SOURCE DATA START

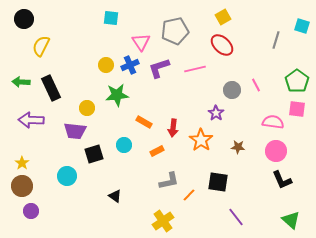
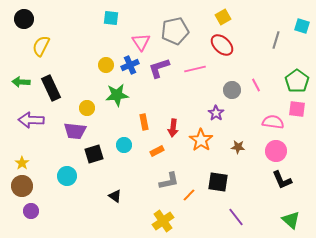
orange rectangle at (144, 122): rotated 49 degrees clockwise
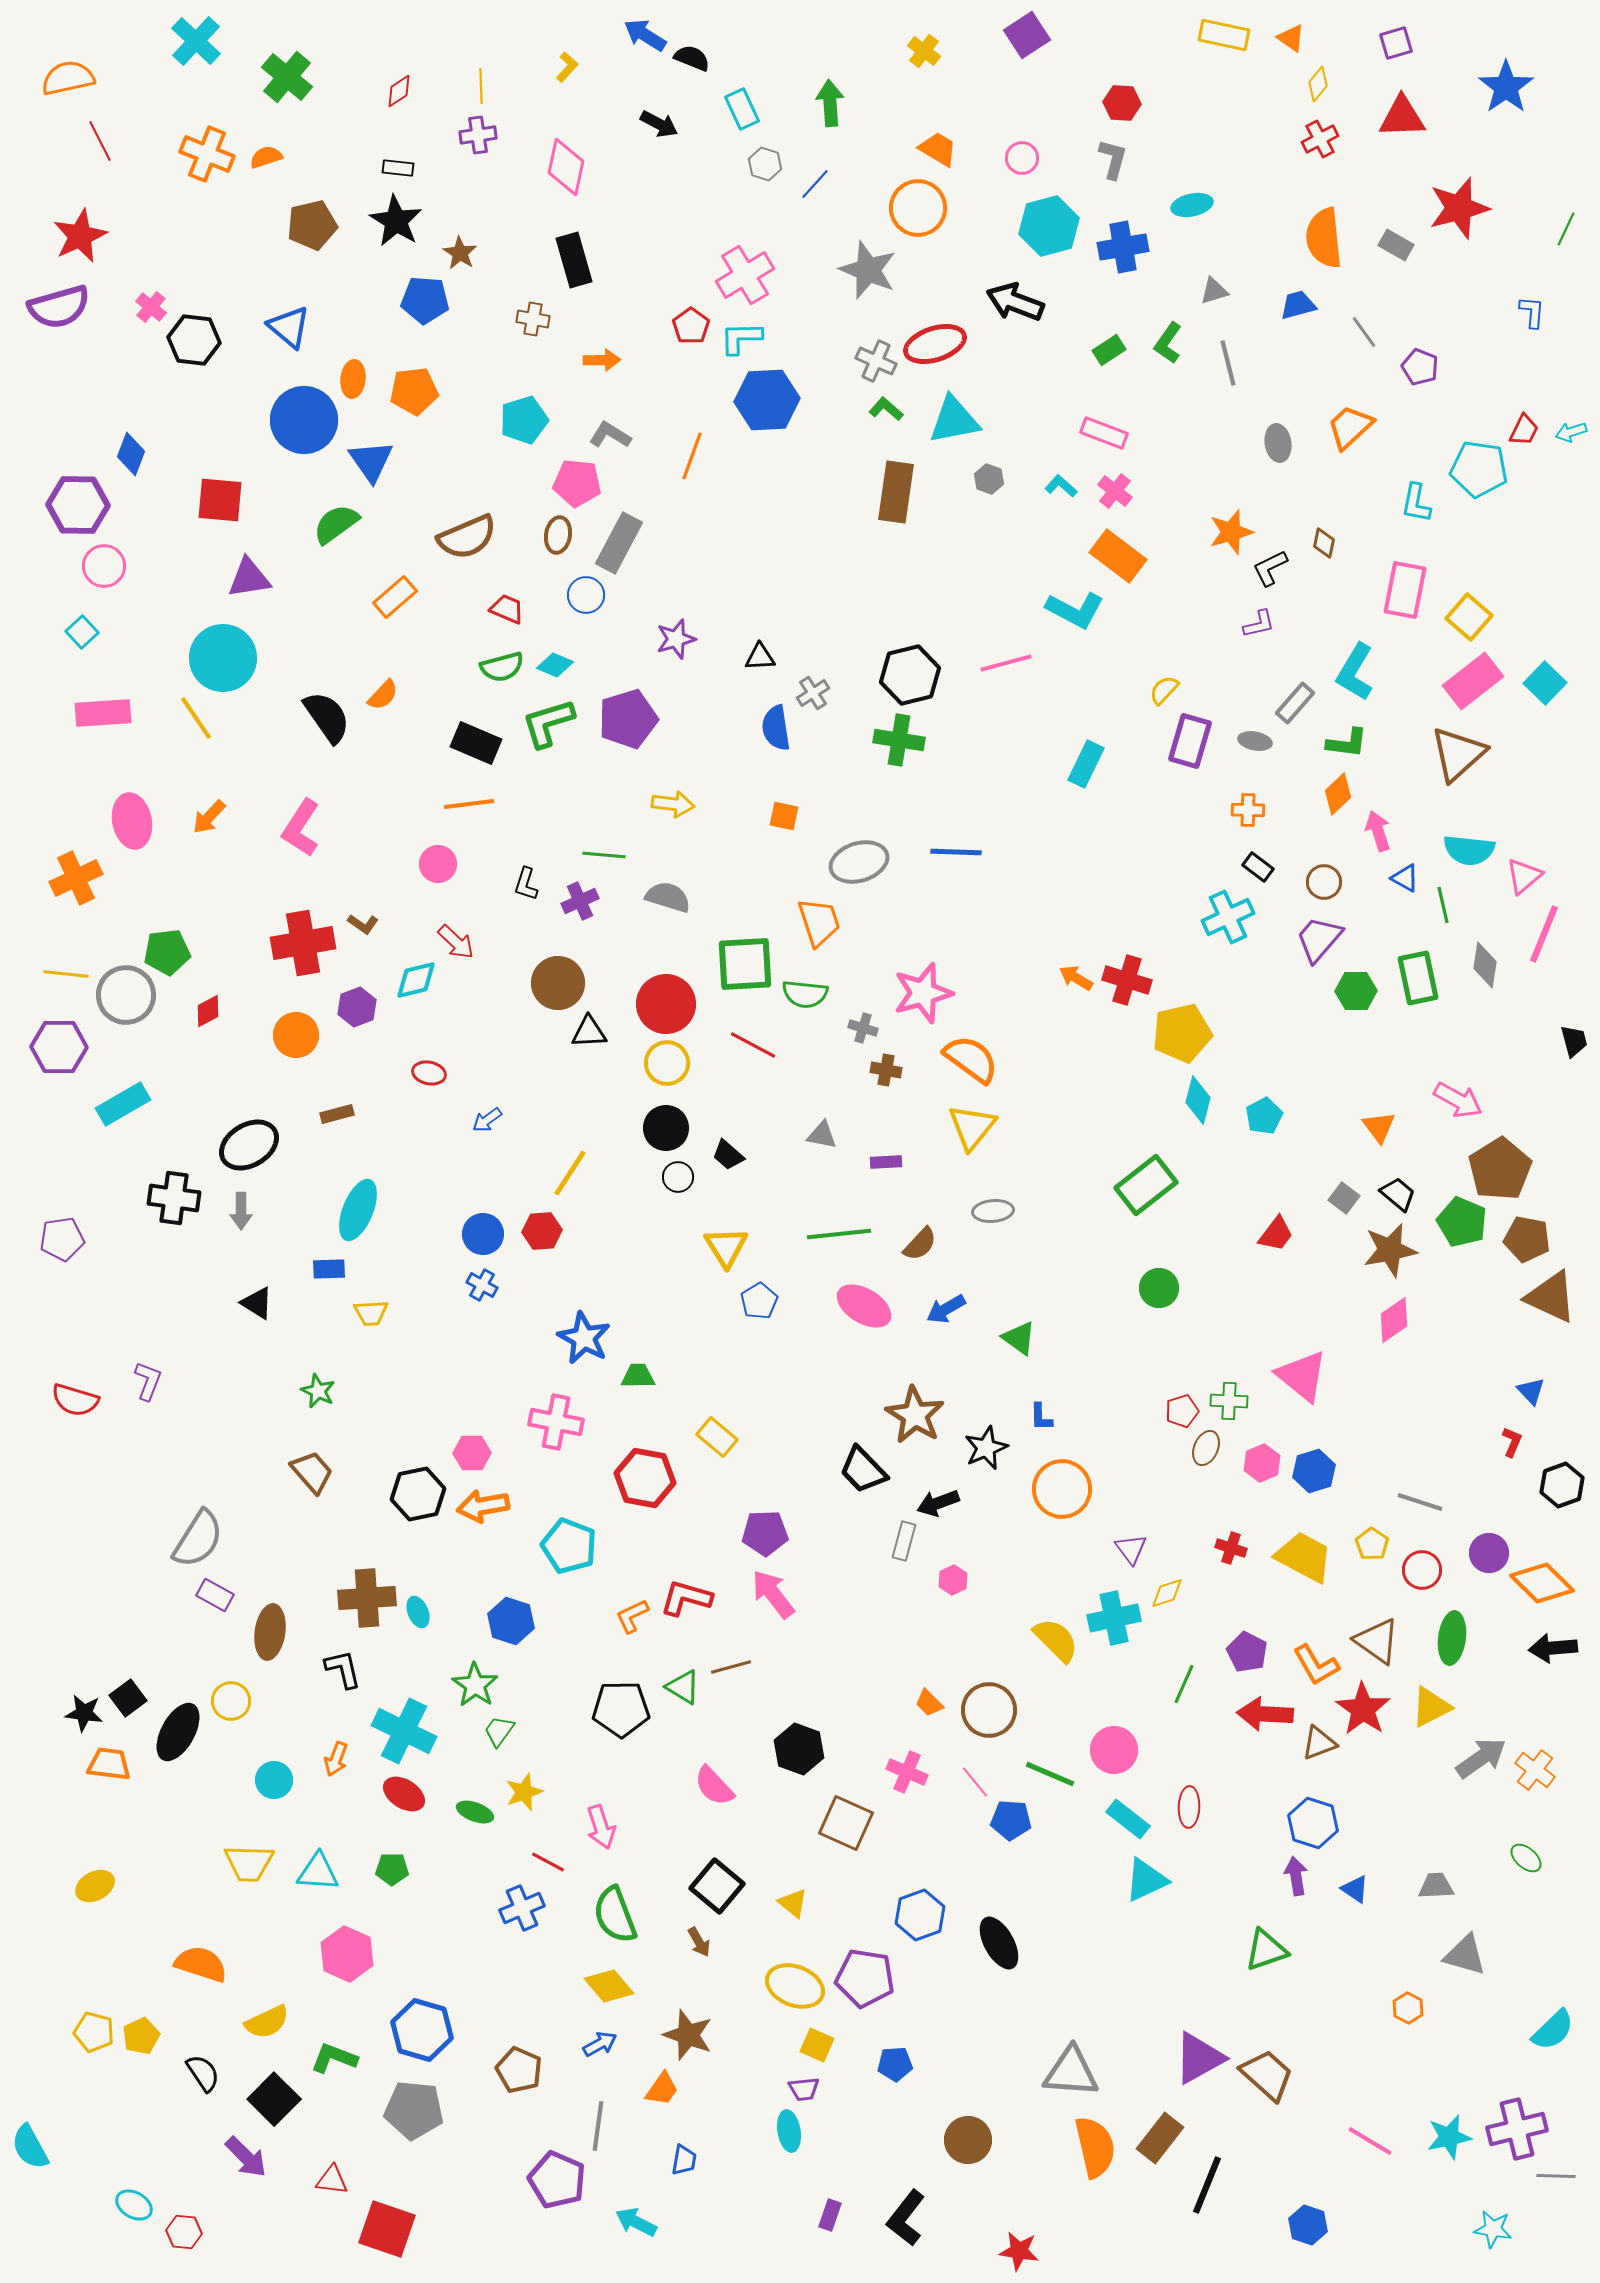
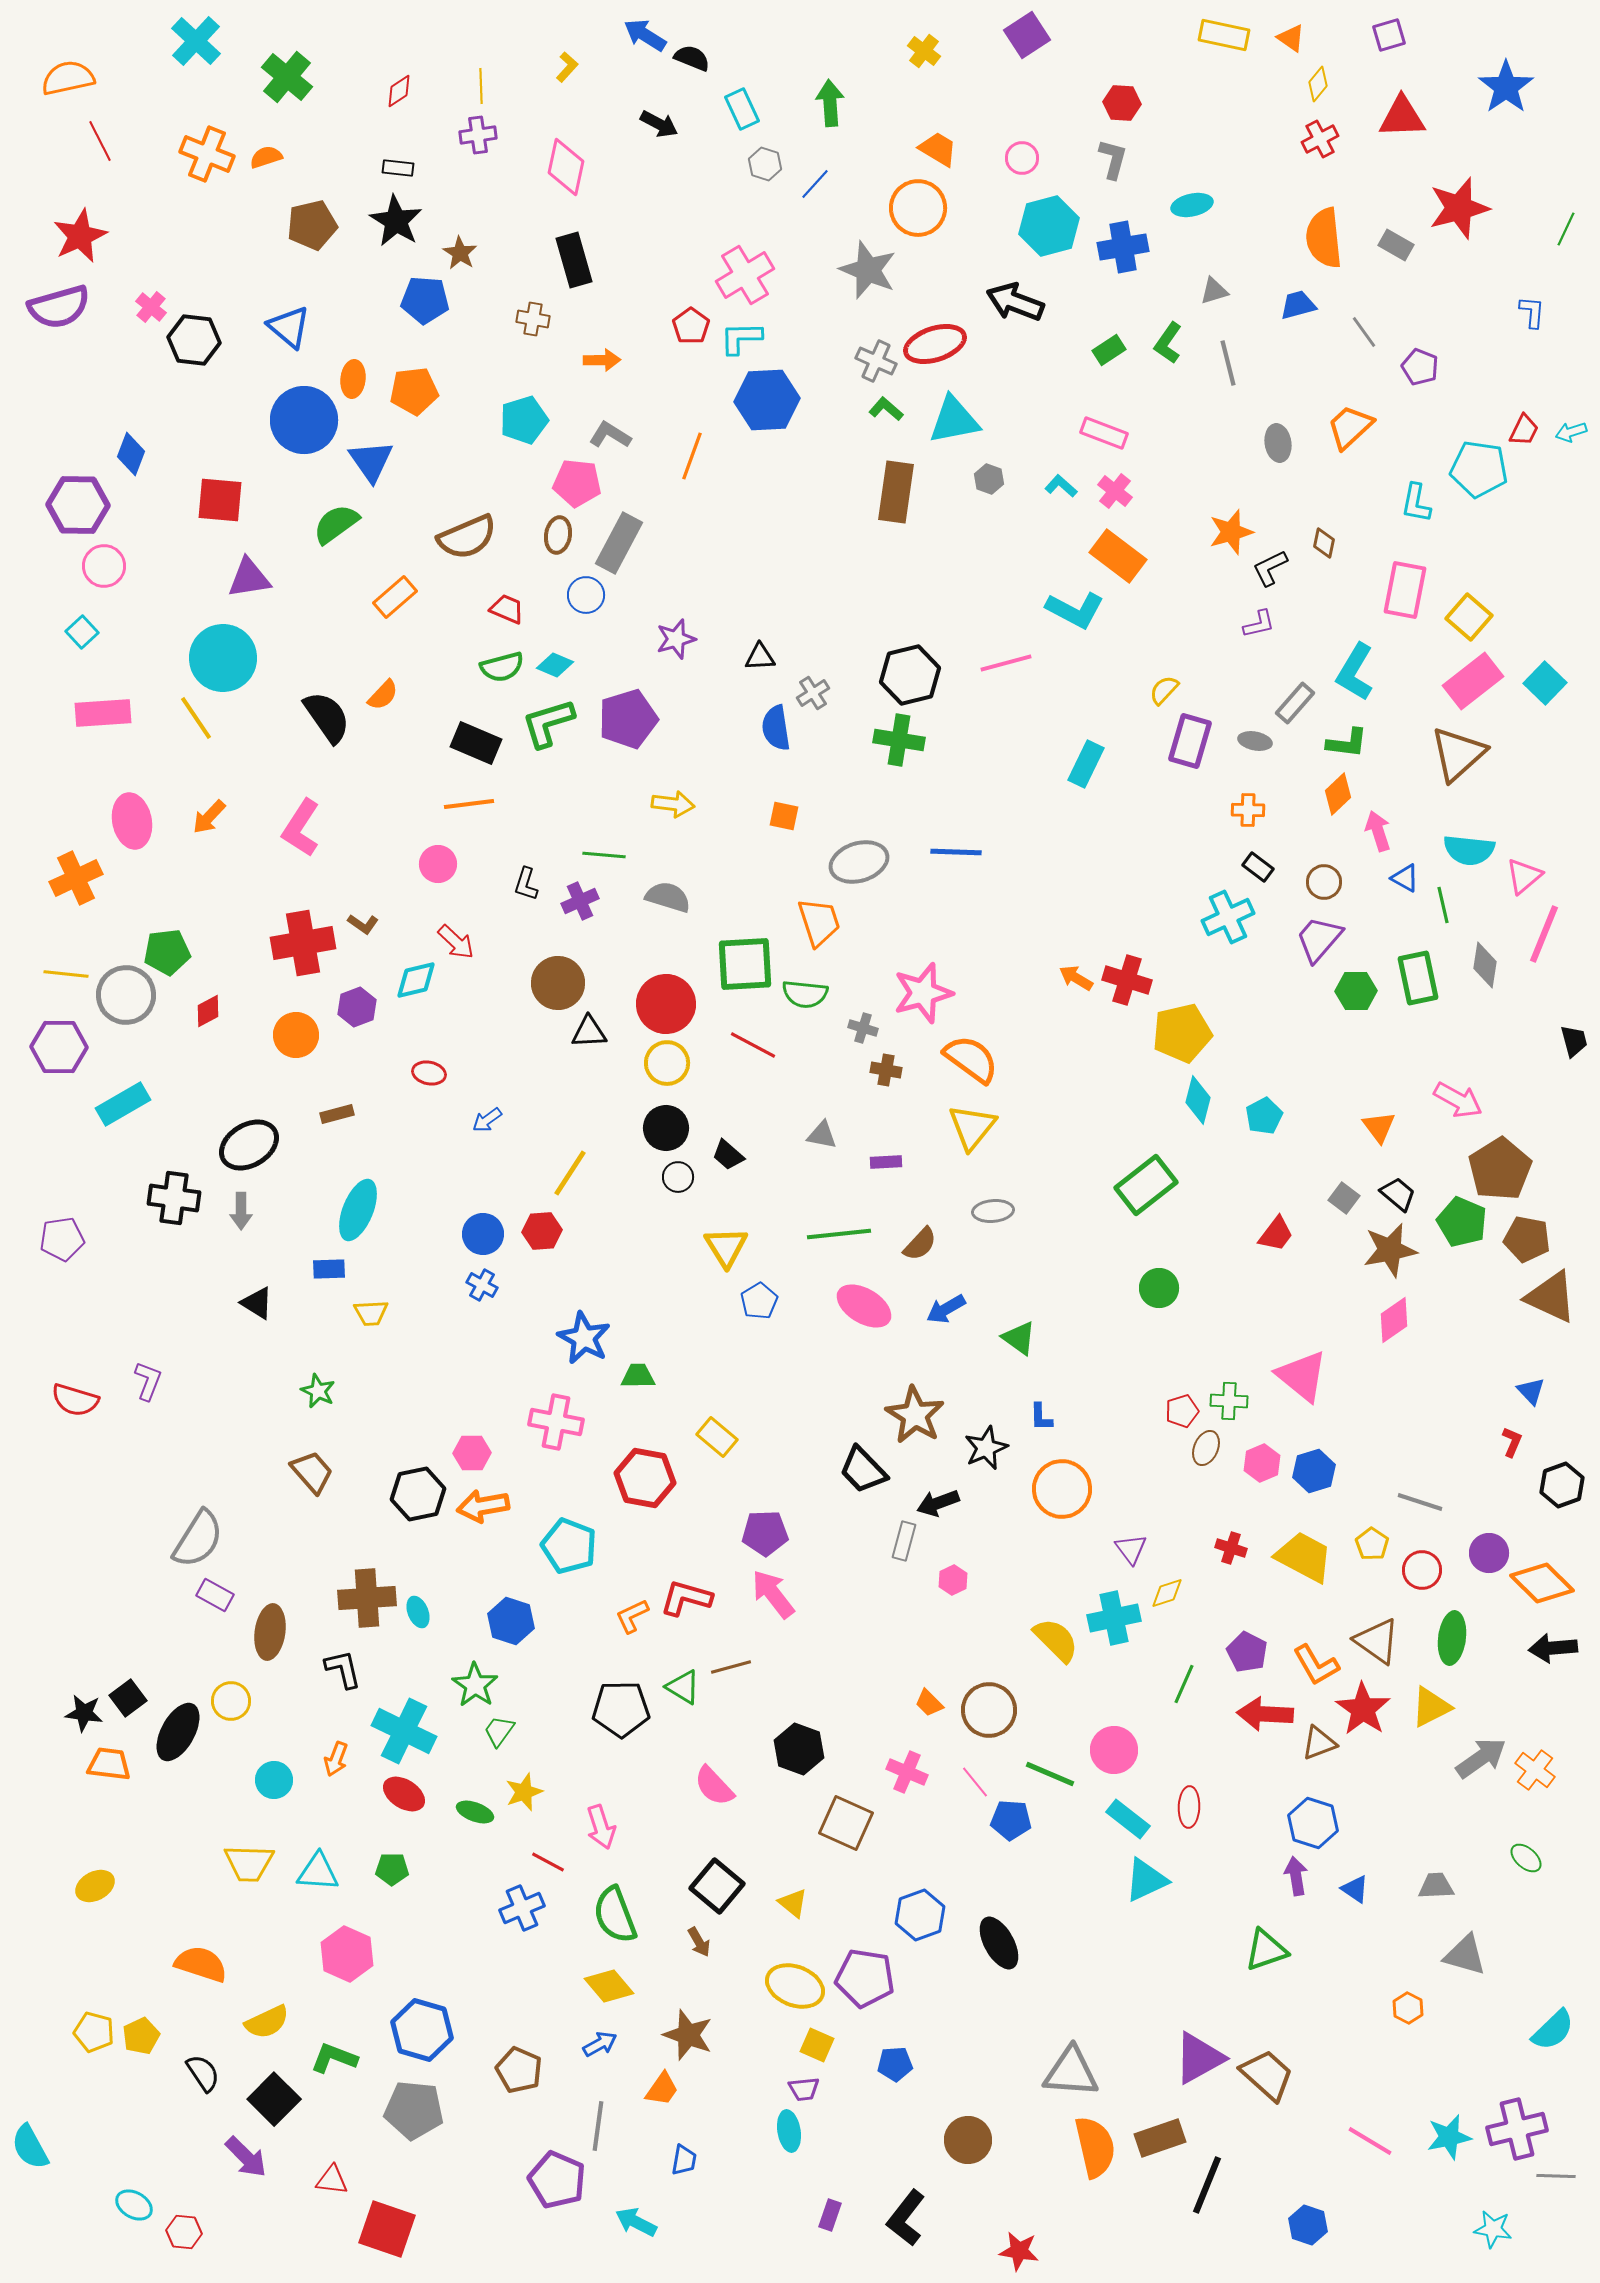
purple square at (1396, 43): moved 7 px left, 8 px up
brown rectangle at (1160, 2138): rotated 33 degrees clockwise
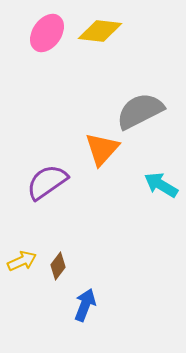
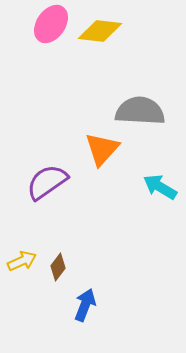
pink ellipse: moved 4 px right, 9 px up
gray semicircle: rotated 30 degrees clockwise
cyan arrow: moved 1 px left, 2 px down
brown diamond: moved 1 px down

SOURCE DATA END

**WORK ORDER**. Reproduce the material above in full and without alteration, but skip all pictures.

**TASK ANSWER**.
orange rectangle at (144, 122): rotated 49 degrees clockwise
purple square at (1396, 43): moved 7 px left, 8 px up
brown rectangle at (1160, 2138): rotated 33 degrees clockwise
pink ellipse: moved 4 px right, 9 px up
gray semicircle: rotated 30 degrees clockwise
cyan arrow: moved 1 px left, 2 px down
brown diamond: moved 1 px down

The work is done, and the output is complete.